__WHAT THE TASK ASKS__:
From the records, pick out and copy each line containing "purple".
-------- RECORDS FOR PROCESSING
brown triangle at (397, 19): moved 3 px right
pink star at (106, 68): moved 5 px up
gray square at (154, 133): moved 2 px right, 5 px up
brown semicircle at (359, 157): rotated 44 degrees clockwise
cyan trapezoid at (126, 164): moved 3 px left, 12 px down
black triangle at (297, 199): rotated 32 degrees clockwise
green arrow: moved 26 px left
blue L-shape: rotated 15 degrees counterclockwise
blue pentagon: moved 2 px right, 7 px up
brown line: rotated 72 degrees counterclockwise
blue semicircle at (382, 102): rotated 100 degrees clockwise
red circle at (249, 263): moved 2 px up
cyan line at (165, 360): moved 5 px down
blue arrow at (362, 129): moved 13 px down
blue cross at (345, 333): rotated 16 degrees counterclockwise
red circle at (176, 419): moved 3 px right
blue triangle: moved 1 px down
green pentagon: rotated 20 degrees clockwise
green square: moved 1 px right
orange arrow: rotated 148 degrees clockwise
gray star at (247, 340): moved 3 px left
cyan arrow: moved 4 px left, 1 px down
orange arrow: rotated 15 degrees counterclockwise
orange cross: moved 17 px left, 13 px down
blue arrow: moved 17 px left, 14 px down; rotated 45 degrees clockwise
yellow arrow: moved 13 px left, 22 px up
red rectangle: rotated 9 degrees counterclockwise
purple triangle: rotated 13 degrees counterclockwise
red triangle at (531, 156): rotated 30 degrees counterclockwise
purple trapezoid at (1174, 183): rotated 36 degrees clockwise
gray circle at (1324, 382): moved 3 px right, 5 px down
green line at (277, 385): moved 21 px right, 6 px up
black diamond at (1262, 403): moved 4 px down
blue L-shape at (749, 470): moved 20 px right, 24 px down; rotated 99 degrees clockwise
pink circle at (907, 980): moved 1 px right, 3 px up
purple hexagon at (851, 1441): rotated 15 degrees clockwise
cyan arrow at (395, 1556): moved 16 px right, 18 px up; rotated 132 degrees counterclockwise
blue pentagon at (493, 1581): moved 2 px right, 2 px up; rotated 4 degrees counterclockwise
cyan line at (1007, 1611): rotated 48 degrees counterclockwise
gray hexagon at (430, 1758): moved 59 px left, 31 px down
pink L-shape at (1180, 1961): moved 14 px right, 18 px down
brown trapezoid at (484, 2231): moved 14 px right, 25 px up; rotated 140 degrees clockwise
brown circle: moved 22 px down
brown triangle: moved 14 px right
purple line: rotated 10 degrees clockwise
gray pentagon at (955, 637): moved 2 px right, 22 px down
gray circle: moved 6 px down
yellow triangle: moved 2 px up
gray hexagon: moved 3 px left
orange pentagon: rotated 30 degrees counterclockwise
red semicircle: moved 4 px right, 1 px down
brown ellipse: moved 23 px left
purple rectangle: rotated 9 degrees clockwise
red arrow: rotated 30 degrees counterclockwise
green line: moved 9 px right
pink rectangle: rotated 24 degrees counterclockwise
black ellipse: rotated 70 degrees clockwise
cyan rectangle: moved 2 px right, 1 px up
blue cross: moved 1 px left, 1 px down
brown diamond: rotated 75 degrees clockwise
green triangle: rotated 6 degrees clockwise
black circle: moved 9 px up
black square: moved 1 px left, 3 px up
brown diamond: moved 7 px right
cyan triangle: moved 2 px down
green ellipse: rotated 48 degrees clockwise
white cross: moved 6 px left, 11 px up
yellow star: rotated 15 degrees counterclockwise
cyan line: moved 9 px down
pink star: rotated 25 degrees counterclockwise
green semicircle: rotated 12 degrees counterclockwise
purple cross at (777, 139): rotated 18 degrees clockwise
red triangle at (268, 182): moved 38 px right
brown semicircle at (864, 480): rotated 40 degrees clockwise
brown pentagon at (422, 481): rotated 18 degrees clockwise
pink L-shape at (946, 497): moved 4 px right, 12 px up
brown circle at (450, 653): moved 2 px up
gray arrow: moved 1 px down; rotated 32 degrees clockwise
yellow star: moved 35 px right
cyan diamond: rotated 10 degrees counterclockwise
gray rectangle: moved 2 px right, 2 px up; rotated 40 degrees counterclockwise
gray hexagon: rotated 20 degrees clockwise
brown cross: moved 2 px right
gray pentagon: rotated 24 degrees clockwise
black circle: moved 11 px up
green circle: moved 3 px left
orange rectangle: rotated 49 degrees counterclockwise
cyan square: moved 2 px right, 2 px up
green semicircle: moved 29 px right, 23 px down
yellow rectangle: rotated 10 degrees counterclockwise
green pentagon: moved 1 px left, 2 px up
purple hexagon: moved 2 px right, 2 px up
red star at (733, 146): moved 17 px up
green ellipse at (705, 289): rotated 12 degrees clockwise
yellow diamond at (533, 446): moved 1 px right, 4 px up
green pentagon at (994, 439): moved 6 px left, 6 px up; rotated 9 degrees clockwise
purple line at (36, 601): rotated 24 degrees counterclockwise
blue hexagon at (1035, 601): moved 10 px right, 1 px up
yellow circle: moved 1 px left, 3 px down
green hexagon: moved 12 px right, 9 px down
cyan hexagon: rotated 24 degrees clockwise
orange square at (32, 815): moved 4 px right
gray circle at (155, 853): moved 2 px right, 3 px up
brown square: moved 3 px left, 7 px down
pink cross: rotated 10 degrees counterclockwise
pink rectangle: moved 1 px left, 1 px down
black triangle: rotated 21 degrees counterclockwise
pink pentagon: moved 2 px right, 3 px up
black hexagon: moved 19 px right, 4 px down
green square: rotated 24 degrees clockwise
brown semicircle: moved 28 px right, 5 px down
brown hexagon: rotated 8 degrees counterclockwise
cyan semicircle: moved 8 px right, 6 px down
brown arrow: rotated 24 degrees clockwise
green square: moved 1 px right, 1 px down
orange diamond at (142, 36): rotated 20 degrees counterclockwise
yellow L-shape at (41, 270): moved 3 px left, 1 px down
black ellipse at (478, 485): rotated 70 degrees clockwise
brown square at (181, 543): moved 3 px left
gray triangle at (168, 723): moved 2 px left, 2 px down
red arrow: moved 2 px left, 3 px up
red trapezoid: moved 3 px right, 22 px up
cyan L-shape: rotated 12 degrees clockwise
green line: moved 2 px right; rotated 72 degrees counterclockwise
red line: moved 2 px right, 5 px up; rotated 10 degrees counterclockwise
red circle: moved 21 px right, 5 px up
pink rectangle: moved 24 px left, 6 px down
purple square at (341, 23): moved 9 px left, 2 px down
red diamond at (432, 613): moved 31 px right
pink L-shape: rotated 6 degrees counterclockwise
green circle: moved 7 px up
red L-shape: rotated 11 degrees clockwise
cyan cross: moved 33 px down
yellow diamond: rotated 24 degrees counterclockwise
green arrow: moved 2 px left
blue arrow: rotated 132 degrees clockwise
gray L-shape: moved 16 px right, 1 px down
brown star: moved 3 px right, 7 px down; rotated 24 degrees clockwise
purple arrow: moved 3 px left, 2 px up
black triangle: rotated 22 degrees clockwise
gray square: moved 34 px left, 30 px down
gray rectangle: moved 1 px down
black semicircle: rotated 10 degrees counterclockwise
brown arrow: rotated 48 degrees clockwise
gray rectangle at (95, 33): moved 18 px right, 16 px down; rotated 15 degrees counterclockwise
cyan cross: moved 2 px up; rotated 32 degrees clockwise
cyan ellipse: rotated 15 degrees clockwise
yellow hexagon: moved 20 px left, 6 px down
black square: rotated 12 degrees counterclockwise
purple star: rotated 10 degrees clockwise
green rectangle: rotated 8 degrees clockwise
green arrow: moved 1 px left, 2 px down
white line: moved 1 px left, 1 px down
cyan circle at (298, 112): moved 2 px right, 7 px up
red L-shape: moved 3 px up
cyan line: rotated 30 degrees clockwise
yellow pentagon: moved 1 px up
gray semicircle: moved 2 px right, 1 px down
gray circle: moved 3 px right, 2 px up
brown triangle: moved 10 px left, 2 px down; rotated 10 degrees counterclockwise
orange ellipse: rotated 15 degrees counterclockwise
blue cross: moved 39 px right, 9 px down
----------------
__RESPONSE TO THIS TASK__:
purple triangle: rotated 13 degrees counterclockwise
purple trapezoid at (1174, 183): rotated 36 degrees clockwise
purple hexagon at (851, 1441): rotated 15 degrees clockwise
purple line: rotated 10 degrees clockwise
purple rectangle: rotated 9 degrees clockwise
purple cross at (777, 139): rotated 18 degrees clockwise
purple hexagon: moved 2 px right, 2 px up
purple line at (36, 601): rotated 24 degrees counterclockwise
purple square at (341, 23): moved 9 px left, 2 px down
purple arrow: moved 3 px left, 2 px up
purple star: rotated 10 degrees clockwise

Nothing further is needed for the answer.